Please return exactly the line that contains "TP1: test point (SIG11) -> test point (GND)" and every line after it, through the last line of the records below, with no pictures.

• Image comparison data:

============================================================

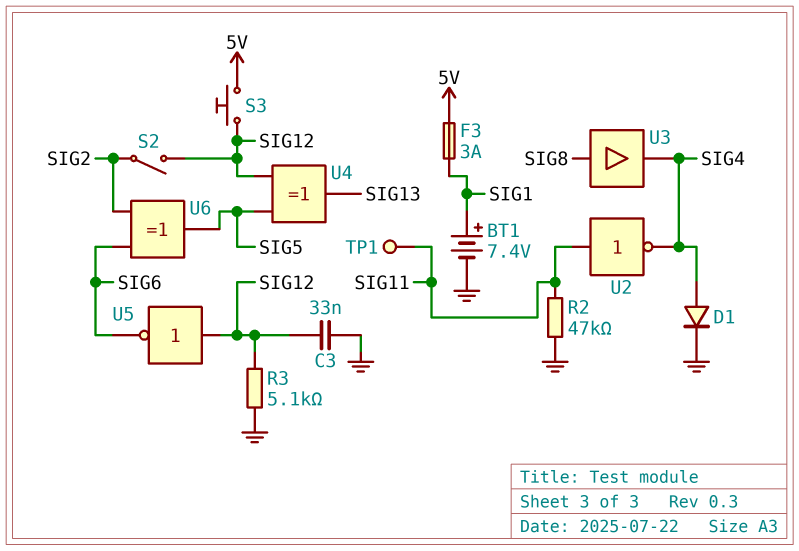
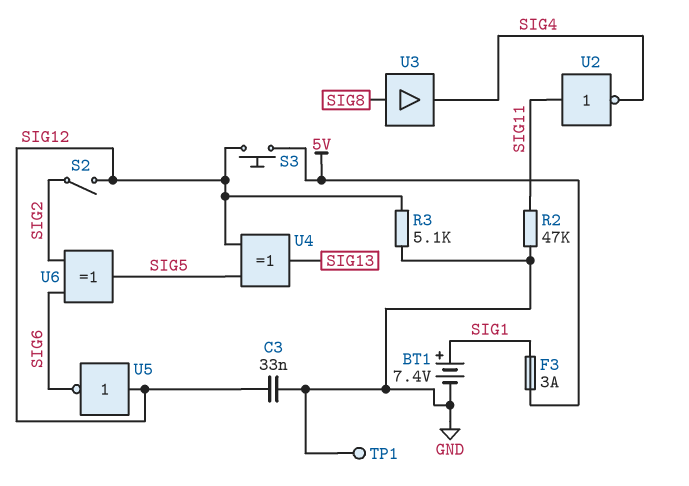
D1: diode (A SIG4, K GND) -> none
TP1: test point (SIG11) -> test point (GND)

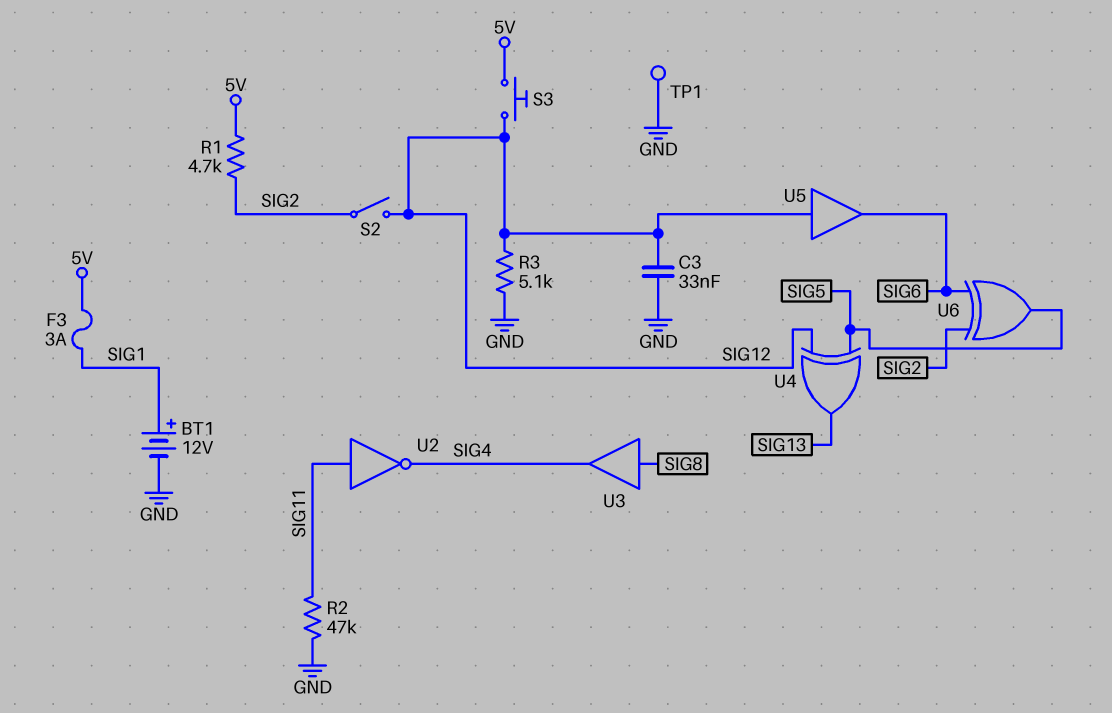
BT1: 7.4V (plus SIG1, minus GND) -> 12V (plus SIG1, minus GND)
R1: none -> 4.7k (5V, SIG2)
U5: NOT (in SIG12, out SIG6) -> buffer (in SIG12, out SIG6)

============================================================

• Response below:
TP1: test point (SIG11) -> test point (GND)

BT1: 7.4V (plus SIG1, minus GND) -> 12V (plus SIG1, minus GND)
R1: none -> 4.7k (5V, SIG2)
U5: NOT (in SIG12, out SIG6) -> buffer (in SIG12, out SIG6)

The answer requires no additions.